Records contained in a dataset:
^^^^
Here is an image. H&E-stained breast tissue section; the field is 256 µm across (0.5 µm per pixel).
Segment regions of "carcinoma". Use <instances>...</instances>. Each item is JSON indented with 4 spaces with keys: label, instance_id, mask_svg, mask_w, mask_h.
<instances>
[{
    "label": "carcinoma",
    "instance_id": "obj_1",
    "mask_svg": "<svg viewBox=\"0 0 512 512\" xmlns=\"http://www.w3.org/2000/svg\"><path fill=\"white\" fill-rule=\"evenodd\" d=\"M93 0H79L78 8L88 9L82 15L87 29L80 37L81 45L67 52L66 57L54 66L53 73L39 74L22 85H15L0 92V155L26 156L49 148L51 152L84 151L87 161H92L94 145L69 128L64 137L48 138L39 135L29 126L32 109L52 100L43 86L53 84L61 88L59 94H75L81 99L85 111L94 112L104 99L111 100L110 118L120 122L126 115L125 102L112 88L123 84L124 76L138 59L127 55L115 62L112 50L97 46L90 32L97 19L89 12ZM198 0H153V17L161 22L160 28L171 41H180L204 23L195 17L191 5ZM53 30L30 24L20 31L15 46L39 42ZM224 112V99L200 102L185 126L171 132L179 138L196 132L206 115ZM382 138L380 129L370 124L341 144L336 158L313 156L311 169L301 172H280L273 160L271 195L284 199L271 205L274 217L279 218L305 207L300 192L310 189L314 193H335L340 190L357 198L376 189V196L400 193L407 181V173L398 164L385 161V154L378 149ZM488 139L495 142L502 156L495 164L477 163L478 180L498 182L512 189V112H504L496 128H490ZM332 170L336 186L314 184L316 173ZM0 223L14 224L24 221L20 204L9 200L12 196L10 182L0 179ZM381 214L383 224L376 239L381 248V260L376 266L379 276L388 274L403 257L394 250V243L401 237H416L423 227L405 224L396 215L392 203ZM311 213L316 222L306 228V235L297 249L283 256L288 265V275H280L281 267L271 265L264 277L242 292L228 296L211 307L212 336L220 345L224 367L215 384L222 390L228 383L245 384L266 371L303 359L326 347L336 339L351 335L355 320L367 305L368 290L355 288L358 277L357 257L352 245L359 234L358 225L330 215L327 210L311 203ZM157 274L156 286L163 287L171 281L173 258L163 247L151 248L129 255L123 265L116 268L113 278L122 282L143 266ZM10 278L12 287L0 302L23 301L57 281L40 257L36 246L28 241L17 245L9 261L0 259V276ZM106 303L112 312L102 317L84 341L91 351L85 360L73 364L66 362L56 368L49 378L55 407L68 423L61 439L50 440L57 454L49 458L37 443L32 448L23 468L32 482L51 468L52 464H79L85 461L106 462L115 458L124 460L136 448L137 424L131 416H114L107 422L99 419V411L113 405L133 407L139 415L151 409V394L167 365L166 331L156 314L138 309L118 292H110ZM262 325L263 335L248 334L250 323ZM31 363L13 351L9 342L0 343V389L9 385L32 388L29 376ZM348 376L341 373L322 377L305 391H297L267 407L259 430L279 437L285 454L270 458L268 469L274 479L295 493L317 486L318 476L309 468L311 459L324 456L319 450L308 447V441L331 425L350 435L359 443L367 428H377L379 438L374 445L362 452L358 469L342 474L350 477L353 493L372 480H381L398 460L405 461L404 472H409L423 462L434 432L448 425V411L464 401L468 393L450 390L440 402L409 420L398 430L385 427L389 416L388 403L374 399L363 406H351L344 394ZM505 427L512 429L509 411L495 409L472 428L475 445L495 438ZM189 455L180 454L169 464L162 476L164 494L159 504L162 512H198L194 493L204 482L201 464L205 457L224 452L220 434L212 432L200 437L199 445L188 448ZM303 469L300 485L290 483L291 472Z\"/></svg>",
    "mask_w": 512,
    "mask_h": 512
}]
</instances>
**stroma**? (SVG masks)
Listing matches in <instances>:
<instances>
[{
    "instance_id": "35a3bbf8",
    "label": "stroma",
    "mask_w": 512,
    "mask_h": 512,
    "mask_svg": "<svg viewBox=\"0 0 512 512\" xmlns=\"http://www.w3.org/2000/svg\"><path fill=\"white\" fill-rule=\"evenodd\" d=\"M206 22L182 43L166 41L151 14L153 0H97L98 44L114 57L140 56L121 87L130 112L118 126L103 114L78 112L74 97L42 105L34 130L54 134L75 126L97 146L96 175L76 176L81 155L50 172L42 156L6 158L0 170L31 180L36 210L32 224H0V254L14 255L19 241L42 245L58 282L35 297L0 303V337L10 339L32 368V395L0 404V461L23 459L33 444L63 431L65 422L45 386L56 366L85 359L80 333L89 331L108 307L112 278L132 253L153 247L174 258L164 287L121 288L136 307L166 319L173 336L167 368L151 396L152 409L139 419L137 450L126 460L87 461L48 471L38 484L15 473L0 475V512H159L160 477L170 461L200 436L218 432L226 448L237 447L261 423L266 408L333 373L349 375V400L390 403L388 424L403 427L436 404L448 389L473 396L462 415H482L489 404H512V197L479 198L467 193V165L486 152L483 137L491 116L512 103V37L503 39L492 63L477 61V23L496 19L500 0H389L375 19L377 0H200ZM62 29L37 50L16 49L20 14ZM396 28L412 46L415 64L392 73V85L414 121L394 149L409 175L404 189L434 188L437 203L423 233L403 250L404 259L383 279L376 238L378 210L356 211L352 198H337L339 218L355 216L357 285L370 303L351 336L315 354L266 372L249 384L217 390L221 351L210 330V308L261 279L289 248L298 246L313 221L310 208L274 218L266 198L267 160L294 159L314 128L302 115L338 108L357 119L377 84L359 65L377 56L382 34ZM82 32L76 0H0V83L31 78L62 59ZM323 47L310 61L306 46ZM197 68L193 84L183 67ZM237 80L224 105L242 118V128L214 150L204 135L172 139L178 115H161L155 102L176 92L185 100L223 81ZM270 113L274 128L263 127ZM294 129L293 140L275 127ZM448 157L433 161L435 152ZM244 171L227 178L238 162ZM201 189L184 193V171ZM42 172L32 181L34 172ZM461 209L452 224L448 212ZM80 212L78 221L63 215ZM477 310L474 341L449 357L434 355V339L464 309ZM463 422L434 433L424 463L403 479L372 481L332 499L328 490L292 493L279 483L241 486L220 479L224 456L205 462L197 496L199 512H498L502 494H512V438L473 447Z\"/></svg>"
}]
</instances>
^^^^
Requirement: Every entry should be printed again exactly as written.

Task solution:
Here is an image. H&E-stained breast tissue section; the field is 256 µm across (0.5 µm per pixel).
Segment regions of "carcinoma". Use <instances>...</instances>. Each item is JSON indented with 4 spaces with keys: label, instance_id, mask_svg, mask_w, mask_h.
<instances>
[{
    "label": "carcinoma",
    "instance_id": "obj_1",
    "mask_svg": "<svg viewBox=\"0 0 512 512\" xmlns=\"http://www.w3.org/2000/svg\"><path fill=\"white\" fill-rule=\"evenodd\" d=\"M93 0H79L78 8L88 9L82 15L87 29L80 37L81 45L67 52L66 57L54 66L53 73L39 74L22 85H15L0 92V155L26 156L49 148L51 152L84 151L87 161H92L94 145L69 128L64 137L48 138L39 135L29 126L32 109L52 100L43 86L53 84L61 88L59 94H75L81 99L85 111L94 112L104 99L111 100L110 118L120 122L126 115L125 102L112 88L123 84L124 76L138 59L127 55L115 62L112 50L97 46L90 32L97 19L89 12ZM198 0H153V17L161 22L160 28L171 41H180L204 23L195 17L191 5ZM53 30L30 24L20 31L15 46L39 42ZM224 112V99L200 102L185 126L171 132L179 138L196 132L206 115ZM382 138L380 129L370 124L341 144L336 158L313 156L311 169L301 172H280L273 160L271 195L284 199L271 205L274 217L279 218L305 207L300 192L310 189L314 193H335L340 190L357 198L376 189V196L400 193L407 181V173L398 164L385 161V154L378 149ZM488 139L495 142L502 156L495 164L477 163L478 180L498 182L512 189V112H504L496 128H490ZM332 170L336 186L314 184L316 173ZM0 223L14 224L24 221L20 204L9 200L12 196L10 182L0 179ZM381 214L383 224L376 239L381 248V260L376 266L379 276L388 274L403 257L394 250V243L401 237H416L423 227L405 224L396 215L392 203ZM311 213L316 222L306 228V235L297 249L283 256L288 265V275H280L281 267L271 265L264 277L242 292L228 296L211 307L212 336L220 345L224 367L215 384L222 390L228 383L245 384L266 371L303 359L326 347L336 339L351 335L355 320L367 305L368 290L355 288L358 277L357 257L352 245L359 234L358 225L330 215L327 210L311 203ZM157 274L156 286L163 287L171 281L173 258L163 247L151 248L129 255L123 265L116 268L113 278L122 282L143 266ZM10 278L12 287L0 302L23 301L57 281L40 257L36 246L28 241L17 245L9 261L0 259V276ZM106 303L112 312L102 317L84 341L91 351L85 360L73 364L66 362L56 368L49 378L55 407L68 423L61 439L50 440L57 454L49 458L37 443L32 448L23 468L32 482L51 468L52 464H79L85 461L106 462L115 458L124 460L136 448L137 424L131 416H114L107 422L99 419V411L113 405L133 407L139 415L151 409V394L167 365L166 331L156 314L138 309L118 292H110ZM262 325L263 335L248 334L250 323ZM31 363L13 351L9 342L0 343V389L9 385L32 388L29 376ZM348 376L341 373L322 377L305 391H297L267 407L259 430L279 437L285 454L270 458L268 469L274 479L295 493L317 486L318 476L309 468L311 459L324 456L319 450L308 447V441L331 425L350 435L359 443L367 428H377L379 438L374 445L362 452L358 469L342 474L350 477L353 493L372 480H381L398 460L405 461L404 472H409L423 462L434 432L448 425V411L464 401L468 393L450 390L440 402L409 420L398 430L385 427L389 416L388 403L374 399L363 406H351L344 394ZM505 427L512 429L509 411L495 409L472 428L475 445L495 438ZM189 455L180 454L169 464L162 476L164 494L159 504L162 512H198L194 493L204 482L201 464L205 457L224 452L220 434L212 432L200 437L199 445L188 448ZM303 469L300 485L290 483L291 472Z\"/></svg>",
    "mask_w": 512,
    "mask_h": 512
}]
</instances>
**stroma**? (SVG masks)
Listing matches in <instances>:
<instances>
[{
    "instance_id": "35a3bbf8",
    "label": "stroma",
    "mask_w": 512,
    "mask_h": 512,
    "mask_svg": "<svg viewBox=\"0 0 512 512\" xmlns=\"http://www.w3.org/2000/svg\"><path fill=\"white\" fill-rule=\"evenodd\" d=\"M206 22L182 43L166 41L151 14L153 0H97L98 44L114 57L140 56L121 87L130 112L118 126L103 114L78 112L74 97L42 105L34 130L54 134L75 126L97 146L96 175L76 176L81 155L50 172L42 156L6 158L0 170L31 180L36 210L32 224H0V254L14 255L19 241L42 245L58 282L35 297L0 303V337L10 339L32 368V395L0 404V461L23 459L33 444L63 431L65 422L45 386L56 366L85 359L80 333L89 331L108 307L112 278L132 253L153 247L174 258L164 287L121 288L136 307L166 319L173 336L167 368L151 396L152 409L139 419L137 450L126 460L87 461L48 471L38 484L15 473L0 475V512H159L160 477L170 461L200 436L218 432L226 448L237 447L261 423L266 408L333 373L349 375V400L390 403L388 424L403 427L436 404L448 389L473 396L462 415H482L489 404H512V197L479 198L467 193V165L486 152L483 137L491 116L512 103V37L503 39L492 63L477 61V23L496 19L500 0H389L375 19L377 0H200ZM62 29L37 50L16 49L20 14ZM396 28L412 46L415 64L392 73V85L414 121L394 149L409 175L404 189L434 188L437 203L423 233L403 250L404 259L383 279L376 238L378 210L356 211L352 198H337L339 218L355 216L357 285L370 303L351 336L315 354L266 372L249 384L217 390L221 351L210 330V308L261 279L289 248L298 246L313 221L310 208L274 218L266 198L267 160L294 159L314 128L302 115L338 108L357 119L377 84L359 65L377 56L382 34ZM82 32L76 0H0V83L31 78L62 59ZM323 47L310 61L306 46ZM197 68L193 84L183 67ZM237 80L224 105L242 118V128L214 150L204 135L172 139L178 115H161L155 102L176 92L185 100L223 81ZM270 113L274 128L263 127ZM294 129L293 140L275 127ZM448 157L433 161L435 152ZM244 171L227 178L238 162ZM201 189L184 193V171ZM42 172L32 181L34 172ZM461 209L452 224L448 212ZM80 212L78 221L63 215ZM477 310L474 341L449 357L434 355V339L464 309ZM463 422L434 433L424 463L403 479L372 481L332 499L328 490L292 493L279 483L241 486L220 479L224 456L205 462L197 496L199 512H498L502 494H512V438L473 447Z\"/></svg>"
}]
</instances>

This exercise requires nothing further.